[Start of Attachment]
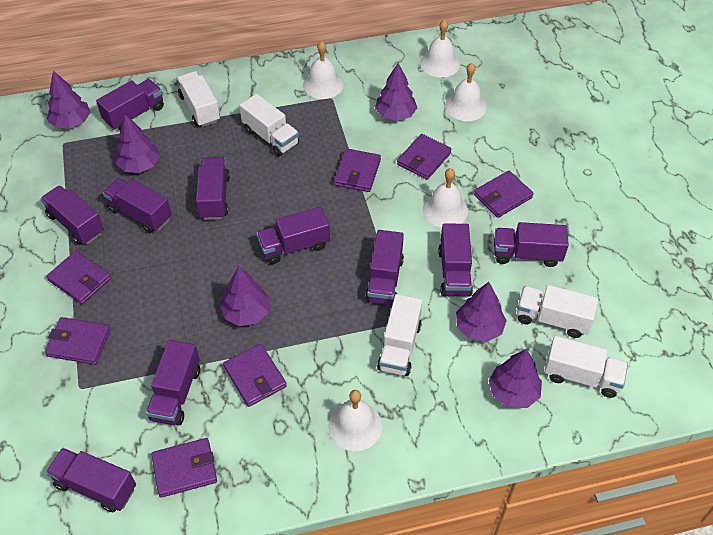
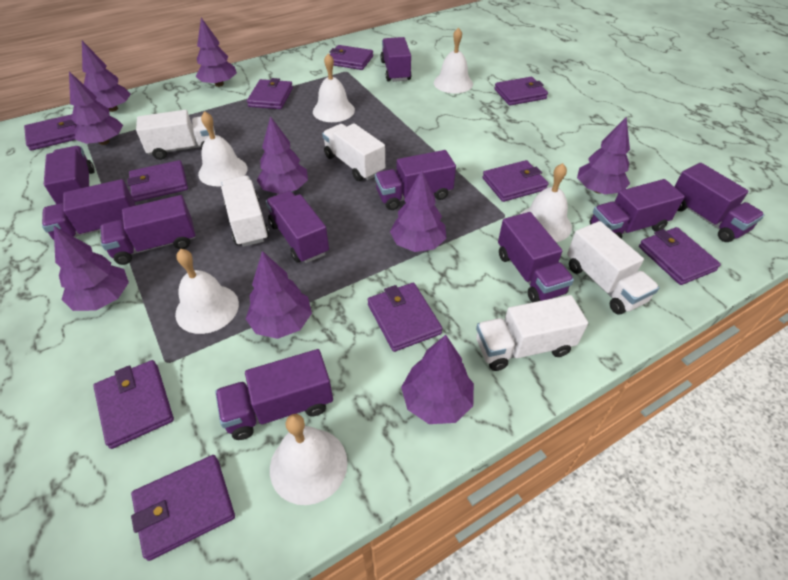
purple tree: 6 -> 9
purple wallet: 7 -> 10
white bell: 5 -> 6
[End of Attachment]
[Start of Attachment]
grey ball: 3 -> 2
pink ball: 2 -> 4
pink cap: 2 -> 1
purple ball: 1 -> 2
[End of Attachment]
[Start of Attachment]
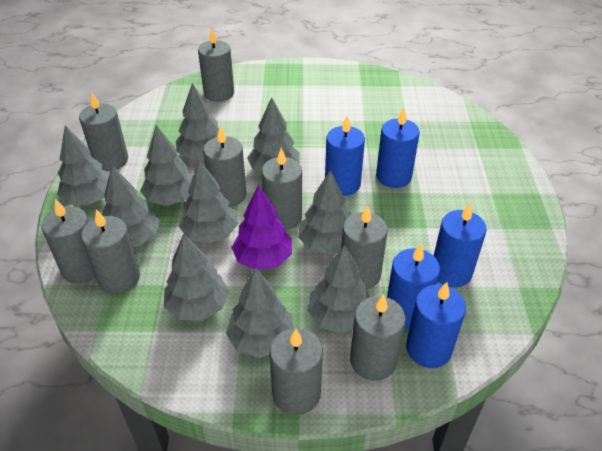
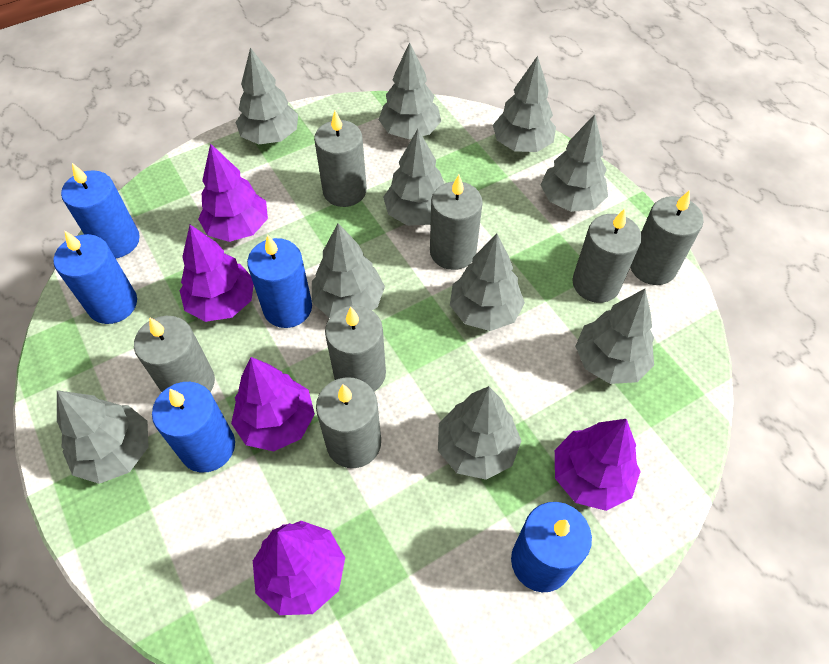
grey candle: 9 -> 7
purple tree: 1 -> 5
[End of Attachment]
Task instructions: Once you have located every line with the word "ball" in the material above, list those lines.

Problem solution:
grey ball: 3 -> 2
pink ball: 2 -> 4
purple ball: 1 -> 2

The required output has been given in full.